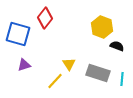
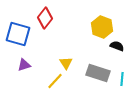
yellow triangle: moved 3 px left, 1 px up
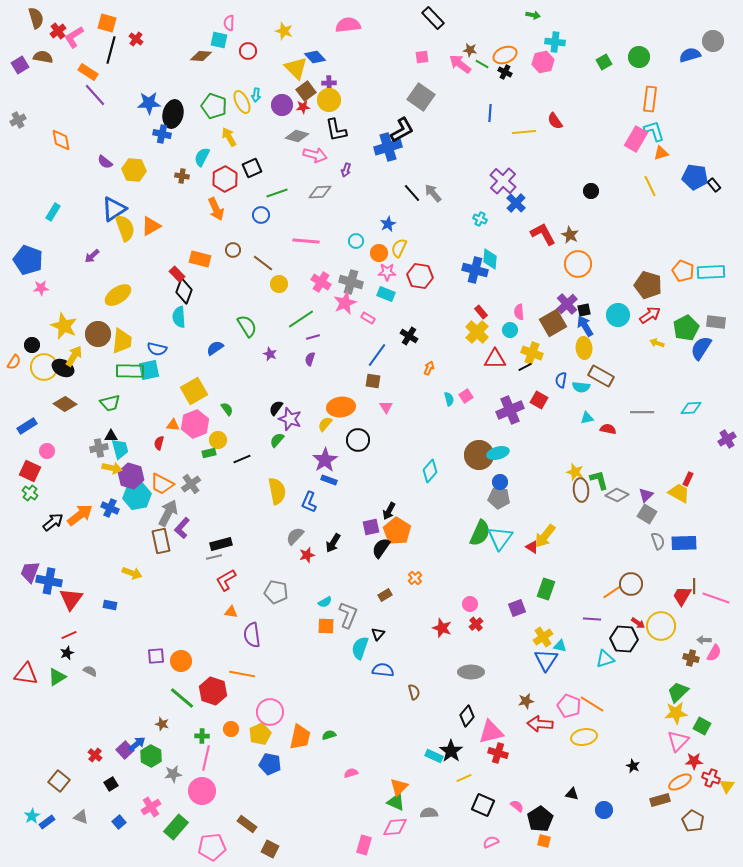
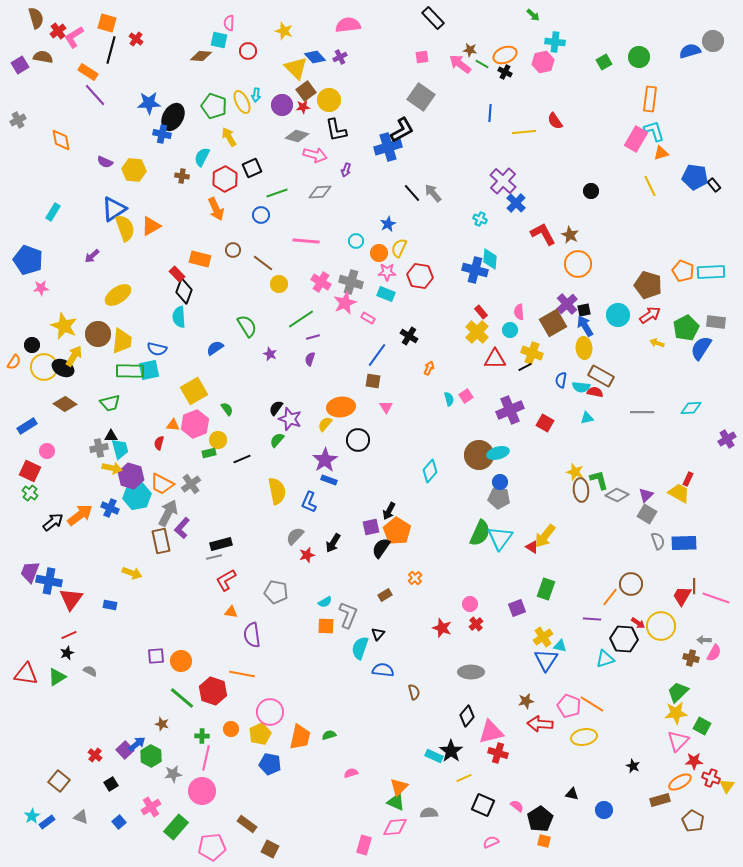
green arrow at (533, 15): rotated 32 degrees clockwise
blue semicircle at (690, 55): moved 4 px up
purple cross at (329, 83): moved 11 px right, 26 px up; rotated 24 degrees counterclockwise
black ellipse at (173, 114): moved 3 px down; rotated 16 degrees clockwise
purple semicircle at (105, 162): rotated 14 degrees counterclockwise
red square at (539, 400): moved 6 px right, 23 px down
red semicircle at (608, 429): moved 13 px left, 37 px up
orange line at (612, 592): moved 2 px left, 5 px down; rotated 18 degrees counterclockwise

————————

Every line above from the line with "purple cross at" to the line with "red semicircle at", both included, must be reproduced exactly, and no other line may appear.

Exercise response:
purple cross at (329, 83): moved 11 px right, 26 px up; rotated 24 degrees counterclockwise
black ellipse at (173, 114): moved 3 px down; rotated 16 degrees clockwise
purple semicircle at (105, 162): rotated 14 degrees counterclockwise
red square at (539, 400): moved 6 px right, 23 px down
red semicircle at (608, 429): moved 13 px left, 37 px up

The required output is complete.